Every line of the material below in which "none" shows up is to be located and copied.

________

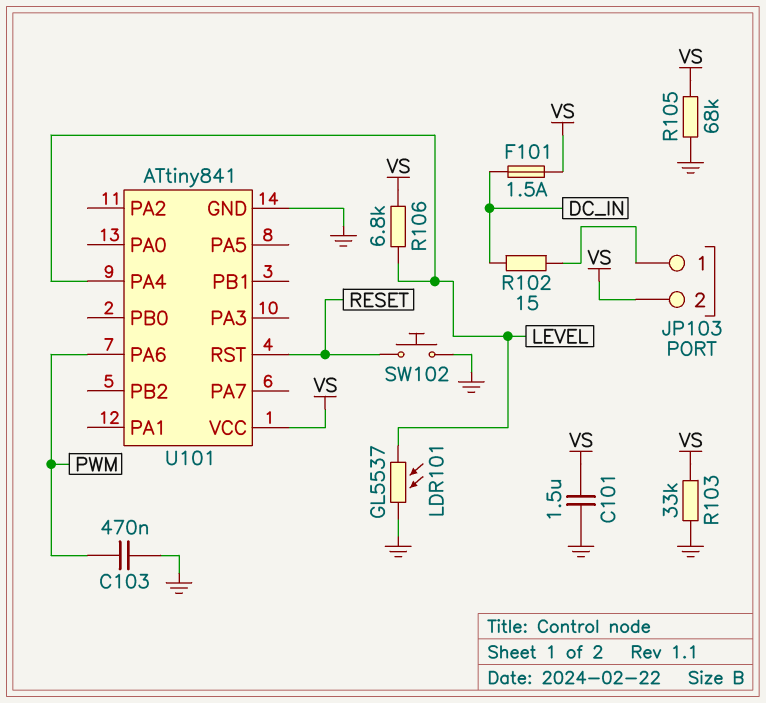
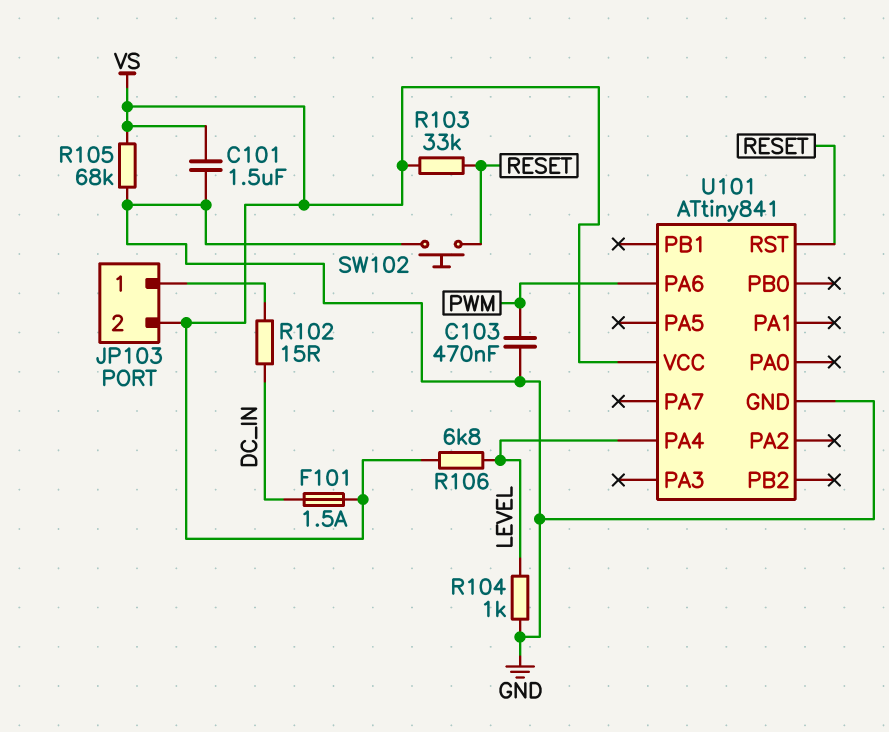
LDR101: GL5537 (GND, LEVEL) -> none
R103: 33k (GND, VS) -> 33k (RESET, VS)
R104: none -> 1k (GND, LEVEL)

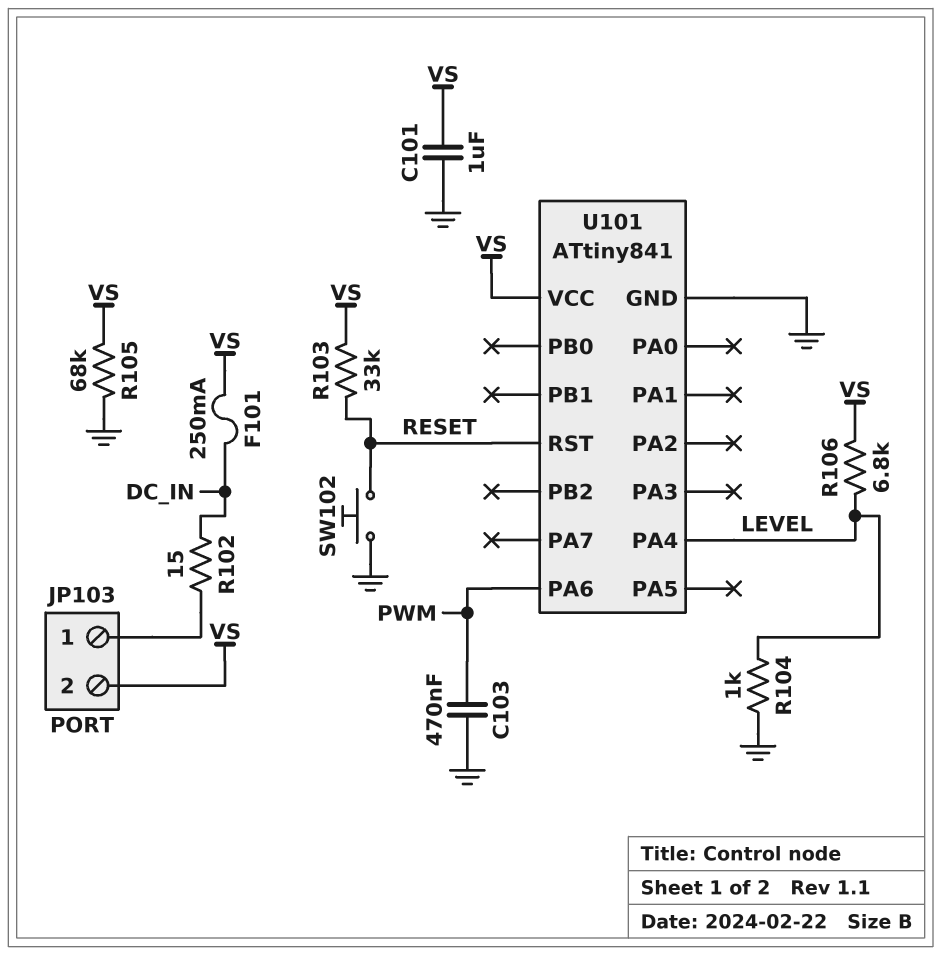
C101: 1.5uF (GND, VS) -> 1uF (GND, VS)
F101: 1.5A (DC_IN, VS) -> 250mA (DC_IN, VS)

________

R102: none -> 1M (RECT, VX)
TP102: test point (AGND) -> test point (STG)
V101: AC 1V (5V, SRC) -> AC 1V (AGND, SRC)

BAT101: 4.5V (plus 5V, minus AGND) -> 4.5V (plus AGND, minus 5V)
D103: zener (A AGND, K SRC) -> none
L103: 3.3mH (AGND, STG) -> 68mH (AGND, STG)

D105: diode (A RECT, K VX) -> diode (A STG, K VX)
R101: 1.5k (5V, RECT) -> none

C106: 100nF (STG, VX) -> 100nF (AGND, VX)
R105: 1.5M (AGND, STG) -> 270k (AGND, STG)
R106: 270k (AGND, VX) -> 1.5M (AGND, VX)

________

**SOLUTION TO THE EXERCISE:**
LDR101: GL5537 (GND, LEVEL) -> none
R104: none -> 1k (GND, LEVEL)
R102: none -> 1M (RECT, VX)
D103: zener (A AGND, K SRC) -> none
R101: 1.5k (5V, RECT) -> none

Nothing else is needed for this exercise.